## Available data

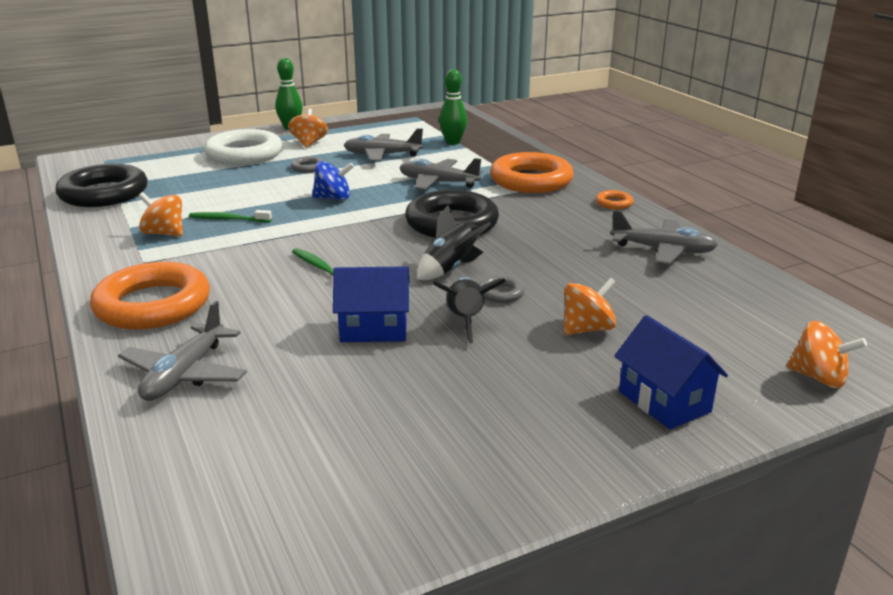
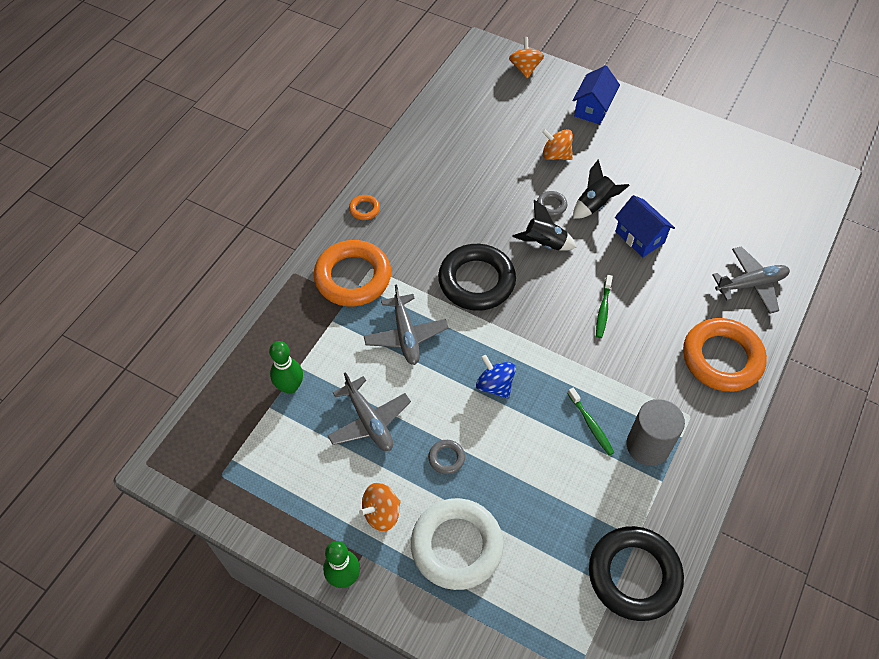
camera: 125 degrees left, 30 degrees up
(164, 233) = (648, 446): orange spinning top -> grey cylinder
(663, 250) = (428, 158): grey plane -> none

## What is needed
Word for word, restate all of the data, but do not copy the pictures.

## Exercise response
camera: 125 degrees left, 30 degrees up
(164, 233) = (648, 446): orange spinning top -> grey cylinder
(663, 250) = (428, 158): grey plane -> none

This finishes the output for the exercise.